Collected data entries:
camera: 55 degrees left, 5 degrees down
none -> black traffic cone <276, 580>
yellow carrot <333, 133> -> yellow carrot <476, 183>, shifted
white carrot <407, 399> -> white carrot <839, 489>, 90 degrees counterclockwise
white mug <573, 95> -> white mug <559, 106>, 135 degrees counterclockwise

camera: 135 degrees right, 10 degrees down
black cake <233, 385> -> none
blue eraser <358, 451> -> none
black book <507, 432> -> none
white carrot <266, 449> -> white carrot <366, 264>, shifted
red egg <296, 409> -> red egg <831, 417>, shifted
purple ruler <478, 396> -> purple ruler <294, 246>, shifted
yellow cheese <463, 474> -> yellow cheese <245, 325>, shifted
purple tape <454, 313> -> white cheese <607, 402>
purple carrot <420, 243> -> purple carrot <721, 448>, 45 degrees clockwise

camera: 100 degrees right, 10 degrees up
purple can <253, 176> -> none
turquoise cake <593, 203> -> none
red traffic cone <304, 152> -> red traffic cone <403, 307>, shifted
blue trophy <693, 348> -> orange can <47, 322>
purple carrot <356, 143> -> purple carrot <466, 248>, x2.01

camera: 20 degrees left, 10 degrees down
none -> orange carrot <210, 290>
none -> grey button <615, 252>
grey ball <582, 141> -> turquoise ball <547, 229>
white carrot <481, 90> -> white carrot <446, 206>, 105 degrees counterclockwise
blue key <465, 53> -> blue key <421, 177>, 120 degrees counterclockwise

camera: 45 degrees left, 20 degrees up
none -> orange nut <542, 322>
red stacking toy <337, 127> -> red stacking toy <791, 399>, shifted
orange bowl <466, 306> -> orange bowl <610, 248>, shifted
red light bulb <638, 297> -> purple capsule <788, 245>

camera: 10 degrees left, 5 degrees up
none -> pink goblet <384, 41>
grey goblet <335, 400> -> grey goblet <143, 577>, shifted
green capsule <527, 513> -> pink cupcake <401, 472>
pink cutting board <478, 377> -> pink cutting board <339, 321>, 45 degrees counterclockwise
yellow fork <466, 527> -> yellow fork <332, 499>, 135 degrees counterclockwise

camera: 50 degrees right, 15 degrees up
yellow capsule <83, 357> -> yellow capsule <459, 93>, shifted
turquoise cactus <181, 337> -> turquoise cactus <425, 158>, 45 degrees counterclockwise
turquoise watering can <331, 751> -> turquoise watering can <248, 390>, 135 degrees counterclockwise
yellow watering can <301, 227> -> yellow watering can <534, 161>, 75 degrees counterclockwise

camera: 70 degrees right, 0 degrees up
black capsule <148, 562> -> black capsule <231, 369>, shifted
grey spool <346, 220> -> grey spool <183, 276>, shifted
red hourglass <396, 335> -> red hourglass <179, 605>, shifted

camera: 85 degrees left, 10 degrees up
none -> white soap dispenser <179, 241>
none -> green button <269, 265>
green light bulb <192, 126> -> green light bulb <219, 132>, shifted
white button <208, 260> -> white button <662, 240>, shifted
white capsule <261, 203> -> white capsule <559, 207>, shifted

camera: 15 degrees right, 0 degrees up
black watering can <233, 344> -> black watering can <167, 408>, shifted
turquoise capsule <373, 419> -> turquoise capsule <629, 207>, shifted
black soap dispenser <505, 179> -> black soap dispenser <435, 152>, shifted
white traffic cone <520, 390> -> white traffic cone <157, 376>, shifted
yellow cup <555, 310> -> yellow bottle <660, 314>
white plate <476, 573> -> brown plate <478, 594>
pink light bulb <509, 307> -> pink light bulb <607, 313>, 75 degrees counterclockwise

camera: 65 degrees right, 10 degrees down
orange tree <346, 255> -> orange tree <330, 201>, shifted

→ **AIM OF THE TASK**: Repeat the entries above verbatim, but only from the line that has "pink cutting board <478, 377>" down to the line that has "yellow capsule <83, 357>", inclusive.

→ **COMPLETED EXERCISE**:
pink cutting board <478, 377> -> pink cutting board <339, 321>, 45 degrees counterclockwise
yellow fork <466, 527> -> yellow fork <332, 499>, 135 degrees counterclockwise

camera: 50 degrees right, 15 degrees up
yellow capsule <83, 357> -> yellow capsule <459, 93>, shifted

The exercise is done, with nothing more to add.